**How to complete this task**.
Reproduce each entry below exactly as it appears.
Records to process below:
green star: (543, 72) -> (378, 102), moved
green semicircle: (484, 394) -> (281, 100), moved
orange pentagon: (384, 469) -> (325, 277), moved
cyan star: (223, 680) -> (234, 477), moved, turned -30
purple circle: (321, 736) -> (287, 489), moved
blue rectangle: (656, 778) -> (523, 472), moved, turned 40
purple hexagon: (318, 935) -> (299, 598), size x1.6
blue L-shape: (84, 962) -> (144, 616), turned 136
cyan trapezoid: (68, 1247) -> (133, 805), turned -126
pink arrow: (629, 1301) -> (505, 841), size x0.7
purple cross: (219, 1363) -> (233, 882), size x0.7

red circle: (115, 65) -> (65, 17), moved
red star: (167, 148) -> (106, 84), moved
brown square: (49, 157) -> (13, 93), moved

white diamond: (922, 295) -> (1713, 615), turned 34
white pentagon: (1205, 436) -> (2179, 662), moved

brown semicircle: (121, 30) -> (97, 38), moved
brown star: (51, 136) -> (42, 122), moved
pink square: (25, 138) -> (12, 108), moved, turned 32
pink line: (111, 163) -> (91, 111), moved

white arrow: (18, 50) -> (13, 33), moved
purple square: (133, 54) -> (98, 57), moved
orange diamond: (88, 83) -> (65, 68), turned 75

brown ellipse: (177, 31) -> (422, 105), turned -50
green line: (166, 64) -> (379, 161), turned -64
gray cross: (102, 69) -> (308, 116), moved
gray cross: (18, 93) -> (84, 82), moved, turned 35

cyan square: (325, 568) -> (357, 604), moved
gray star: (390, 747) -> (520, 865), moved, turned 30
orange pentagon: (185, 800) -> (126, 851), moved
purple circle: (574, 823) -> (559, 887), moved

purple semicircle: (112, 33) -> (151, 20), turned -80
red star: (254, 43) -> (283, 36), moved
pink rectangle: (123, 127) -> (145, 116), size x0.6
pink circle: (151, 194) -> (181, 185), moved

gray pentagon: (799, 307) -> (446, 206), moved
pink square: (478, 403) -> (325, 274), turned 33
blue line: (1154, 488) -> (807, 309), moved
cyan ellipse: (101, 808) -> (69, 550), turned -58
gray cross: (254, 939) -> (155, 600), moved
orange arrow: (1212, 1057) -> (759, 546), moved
End of Records to process.
**Output below**.
green star: (543, 72) -> (378, 102), moved
green semicircle: (484, 394) -> (281, 100), moved
orange pentagon: (384, 469) -> (325, 277), moved
cyan star: (223, 680) -> (234, 477), moved, turned -30
purple circle: (321, 736) -> (287, 489), moved
blue rectangle: (656, 778) -> (523, 472), moved, turned 40
purple hexagon: (318, 935) -> (299, 598), size x1.6
blue L-shape: (84, 962) -> (144, 616), turned 136
cyan trapezoid: (68, 1247) -> (133, 805), turned -126
pink arrow: (629, 1301) -> (505, 841), size x0.7
purple cross: (219, 1363) -> (233, 882), size x0.7

red circle: (115, 65) -> (65, 17), moved
red star: (167, 148) -> (106, 84), moved
brown square: (49, 157) -> (13, 93), moved

white diamond: (922, 295) -> (1713, 615), turned 34
white pentagon: (1205, 436) -> (2179, 662), moved

brown semicircle: (121, 30) -> (97, 38), moved
brown star: (51, 136) -> (42, 122), moved
pink square: (25, 138) -> (12, 108), moved, turned 32
pink line: (111, 163) -> (91, 111), moved

white arrow: (18, 50) -> (13, 33), moved
purple square: (133, 54) -> (98, 57), moved
orange diamond: (88, 83) -> (65, 68), turned 75

brown ellipse: (177, 31) -> (422, 105), turned -50
green line: (166, 64) -> (379, 161), turned -64
gray cross: (102, 69) -> (308, 116), moved
gray cross: (18, 93) -> (84, 82), moved, turned 35

cyan square: (325, 568) -> (357, 604), moved
gray star: (390, 747) -> (520, 865), moved, turned 30
orange pentagon: (185, 800) -> (126, 851), moved
purple circle: (574, 823) -> (559, 887), moved

purple semicircle: (112, 33) -> (151, 20), turned -80
red star: (254, 43) -> (283, 36), moved
pink rectangle: (123, 127) -> (145, 116), size x0.6
pink circle: (151, 194) -> (181, 185), moved

gray pentagon: (799, 307) -> (446, 206), moved
pink square: (478, 403) -> (325, 274), turned 33
blue line: (1154, 488) -> (807, 309), moved
cyan ellipse: (101, 808) -> (69, 550), turned -58
gray cross: (254, 939) -> (155, 600), moved
orange arrow: (1212, 1057) -> (759, 546), moved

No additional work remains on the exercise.